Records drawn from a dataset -
====

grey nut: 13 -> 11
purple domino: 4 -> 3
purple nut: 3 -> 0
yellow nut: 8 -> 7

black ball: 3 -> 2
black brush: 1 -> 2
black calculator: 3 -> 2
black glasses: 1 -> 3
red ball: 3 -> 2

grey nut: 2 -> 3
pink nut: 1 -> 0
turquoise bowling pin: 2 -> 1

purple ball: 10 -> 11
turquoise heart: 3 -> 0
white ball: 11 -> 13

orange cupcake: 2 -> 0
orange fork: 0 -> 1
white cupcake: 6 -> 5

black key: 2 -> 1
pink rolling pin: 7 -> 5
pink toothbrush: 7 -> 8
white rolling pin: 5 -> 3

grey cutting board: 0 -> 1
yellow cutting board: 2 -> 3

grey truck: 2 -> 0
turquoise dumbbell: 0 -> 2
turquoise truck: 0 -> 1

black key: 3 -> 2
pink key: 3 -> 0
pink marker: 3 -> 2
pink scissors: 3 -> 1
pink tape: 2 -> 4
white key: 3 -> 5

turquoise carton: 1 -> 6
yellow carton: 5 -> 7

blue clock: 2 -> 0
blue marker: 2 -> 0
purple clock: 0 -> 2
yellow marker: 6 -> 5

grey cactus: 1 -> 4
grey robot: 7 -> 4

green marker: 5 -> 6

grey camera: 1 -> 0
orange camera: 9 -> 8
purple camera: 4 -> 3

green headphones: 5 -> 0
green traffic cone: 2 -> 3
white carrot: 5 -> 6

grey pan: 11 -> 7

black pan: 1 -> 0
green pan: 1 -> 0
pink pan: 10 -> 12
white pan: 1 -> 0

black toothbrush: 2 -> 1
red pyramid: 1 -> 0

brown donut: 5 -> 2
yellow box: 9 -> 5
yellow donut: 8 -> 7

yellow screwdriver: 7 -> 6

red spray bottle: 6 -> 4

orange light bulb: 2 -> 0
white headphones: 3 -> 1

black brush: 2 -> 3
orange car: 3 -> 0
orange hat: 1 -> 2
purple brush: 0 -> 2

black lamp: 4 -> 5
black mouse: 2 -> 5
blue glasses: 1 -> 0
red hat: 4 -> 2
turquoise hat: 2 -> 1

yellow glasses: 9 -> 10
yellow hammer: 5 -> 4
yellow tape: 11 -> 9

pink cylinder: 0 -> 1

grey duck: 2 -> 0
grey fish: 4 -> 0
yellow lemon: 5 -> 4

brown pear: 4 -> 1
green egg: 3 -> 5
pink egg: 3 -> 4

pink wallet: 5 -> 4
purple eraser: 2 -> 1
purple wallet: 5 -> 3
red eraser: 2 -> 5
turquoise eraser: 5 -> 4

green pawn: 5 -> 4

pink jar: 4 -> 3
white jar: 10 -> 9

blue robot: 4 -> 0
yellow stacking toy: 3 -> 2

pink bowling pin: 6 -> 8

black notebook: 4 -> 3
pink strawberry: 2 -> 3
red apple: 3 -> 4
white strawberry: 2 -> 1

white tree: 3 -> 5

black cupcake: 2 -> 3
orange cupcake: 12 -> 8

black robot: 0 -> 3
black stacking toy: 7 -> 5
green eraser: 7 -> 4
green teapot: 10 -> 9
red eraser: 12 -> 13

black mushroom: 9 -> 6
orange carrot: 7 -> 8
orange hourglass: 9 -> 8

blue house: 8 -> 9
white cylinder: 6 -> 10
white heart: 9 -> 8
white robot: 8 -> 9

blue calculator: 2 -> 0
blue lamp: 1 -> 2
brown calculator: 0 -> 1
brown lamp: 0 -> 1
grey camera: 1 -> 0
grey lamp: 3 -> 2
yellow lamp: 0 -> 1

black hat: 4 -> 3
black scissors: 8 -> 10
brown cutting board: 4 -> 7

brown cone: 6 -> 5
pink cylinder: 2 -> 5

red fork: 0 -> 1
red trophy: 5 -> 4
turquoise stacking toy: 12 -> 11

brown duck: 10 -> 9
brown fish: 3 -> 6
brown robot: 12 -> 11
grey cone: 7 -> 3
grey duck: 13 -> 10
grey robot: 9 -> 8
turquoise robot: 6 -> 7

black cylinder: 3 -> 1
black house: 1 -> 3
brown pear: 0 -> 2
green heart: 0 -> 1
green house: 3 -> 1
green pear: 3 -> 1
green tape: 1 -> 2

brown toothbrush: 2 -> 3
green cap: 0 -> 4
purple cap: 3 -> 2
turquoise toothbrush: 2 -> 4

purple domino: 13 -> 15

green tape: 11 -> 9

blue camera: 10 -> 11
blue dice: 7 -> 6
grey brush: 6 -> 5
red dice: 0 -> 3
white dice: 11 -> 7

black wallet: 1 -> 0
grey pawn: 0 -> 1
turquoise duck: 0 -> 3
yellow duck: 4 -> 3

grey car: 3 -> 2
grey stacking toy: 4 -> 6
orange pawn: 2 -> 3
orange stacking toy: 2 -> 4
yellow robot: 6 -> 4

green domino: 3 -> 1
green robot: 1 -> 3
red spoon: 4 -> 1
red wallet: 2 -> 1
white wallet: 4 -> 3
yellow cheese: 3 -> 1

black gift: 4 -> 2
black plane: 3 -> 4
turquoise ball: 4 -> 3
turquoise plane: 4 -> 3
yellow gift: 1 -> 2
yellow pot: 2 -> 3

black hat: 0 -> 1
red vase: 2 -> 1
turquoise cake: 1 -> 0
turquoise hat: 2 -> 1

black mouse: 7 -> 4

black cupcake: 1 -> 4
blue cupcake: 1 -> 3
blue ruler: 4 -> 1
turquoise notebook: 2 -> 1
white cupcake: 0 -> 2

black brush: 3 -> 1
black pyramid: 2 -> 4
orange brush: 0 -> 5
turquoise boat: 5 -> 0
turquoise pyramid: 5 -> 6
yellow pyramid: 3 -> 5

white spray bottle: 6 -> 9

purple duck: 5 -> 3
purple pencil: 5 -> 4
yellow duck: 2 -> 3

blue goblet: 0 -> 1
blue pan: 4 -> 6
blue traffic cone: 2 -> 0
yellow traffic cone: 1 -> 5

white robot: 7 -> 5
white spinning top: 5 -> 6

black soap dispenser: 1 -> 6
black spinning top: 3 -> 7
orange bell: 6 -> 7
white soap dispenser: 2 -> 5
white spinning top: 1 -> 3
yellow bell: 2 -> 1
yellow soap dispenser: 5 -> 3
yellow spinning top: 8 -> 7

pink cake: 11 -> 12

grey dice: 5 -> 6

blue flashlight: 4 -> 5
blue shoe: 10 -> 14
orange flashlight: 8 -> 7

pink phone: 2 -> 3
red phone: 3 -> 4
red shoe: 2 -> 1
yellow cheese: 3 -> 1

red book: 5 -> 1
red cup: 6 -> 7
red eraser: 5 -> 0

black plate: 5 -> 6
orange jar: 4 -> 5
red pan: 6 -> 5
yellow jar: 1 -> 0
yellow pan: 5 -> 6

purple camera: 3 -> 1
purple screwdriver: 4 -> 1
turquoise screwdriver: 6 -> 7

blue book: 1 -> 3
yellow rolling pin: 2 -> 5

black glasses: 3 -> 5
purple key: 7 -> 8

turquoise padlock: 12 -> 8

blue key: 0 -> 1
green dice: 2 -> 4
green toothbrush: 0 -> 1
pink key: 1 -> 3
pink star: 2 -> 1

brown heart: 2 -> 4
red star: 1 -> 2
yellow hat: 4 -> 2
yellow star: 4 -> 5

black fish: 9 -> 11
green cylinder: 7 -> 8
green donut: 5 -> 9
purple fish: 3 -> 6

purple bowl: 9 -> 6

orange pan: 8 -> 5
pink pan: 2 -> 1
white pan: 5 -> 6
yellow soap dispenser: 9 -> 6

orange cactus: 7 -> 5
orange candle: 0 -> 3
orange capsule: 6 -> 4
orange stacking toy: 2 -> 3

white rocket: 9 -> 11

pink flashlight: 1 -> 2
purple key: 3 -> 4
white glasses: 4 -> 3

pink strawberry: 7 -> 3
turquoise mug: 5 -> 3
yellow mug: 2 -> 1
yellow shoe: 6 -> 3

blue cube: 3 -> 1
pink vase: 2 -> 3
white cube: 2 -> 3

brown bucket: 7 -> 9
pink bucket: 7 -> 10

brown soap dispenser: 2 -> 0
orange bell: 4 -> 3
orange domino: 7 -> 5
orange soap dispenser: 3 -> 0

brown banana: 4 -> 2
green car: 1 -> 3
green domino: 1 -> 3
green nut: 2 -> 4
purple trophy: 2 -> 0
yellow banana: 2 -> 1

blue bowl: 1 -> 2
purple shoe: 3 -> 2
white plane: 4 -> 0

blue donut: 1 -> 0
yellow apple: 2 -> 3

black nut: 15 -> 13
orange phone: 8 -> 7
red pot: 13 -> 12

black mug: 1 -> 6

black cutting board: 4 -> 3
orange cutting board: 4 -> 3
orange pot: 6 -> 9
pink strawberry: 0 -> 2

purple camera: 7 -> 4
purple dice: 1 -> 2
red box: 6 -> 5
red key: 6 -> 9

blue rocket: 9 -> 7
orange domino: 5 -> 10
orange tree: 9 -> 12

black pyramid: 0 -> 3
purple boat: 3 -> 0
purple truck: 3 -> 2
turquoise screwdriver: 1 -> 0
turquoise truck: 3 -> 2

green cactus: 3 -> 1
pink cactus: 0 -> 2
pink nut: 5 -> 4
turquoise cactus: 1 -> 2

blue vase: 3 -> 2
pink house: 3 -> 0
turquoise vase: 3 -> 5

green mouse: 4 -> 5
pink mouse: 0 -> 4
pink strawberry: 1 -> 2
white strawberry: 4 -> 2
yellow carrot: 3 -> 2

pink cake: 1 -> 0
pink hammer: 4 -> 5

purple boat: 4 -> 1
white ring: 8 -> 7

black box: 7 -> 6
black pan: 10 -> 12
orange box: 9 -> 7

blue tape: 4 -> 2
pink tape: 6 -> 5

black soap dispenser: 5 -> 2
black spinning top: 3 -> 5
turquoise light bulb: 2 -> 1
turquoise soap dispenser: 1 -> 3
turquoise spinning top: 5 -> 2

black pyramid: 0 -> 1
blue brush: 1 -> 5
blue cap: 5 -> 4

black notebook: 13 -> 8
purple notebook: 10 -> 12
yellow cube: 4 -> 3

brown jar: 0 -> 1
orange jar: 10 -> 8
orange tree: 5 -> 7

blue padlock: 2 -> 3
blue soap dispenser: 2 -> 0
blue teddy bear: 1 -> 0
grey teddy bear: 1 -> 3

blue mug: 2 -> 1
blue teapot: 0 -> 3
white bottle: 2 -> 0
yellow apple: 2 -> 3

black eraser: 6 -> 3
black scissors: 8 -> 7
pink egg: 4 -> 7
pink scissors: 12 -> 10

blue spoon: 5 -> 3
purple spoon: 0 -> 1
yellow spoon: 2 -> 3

====

Work instruction -
Go through the records and count the lines that include the string "screwdriver"; state that number alone.

Solution for this exercise -
4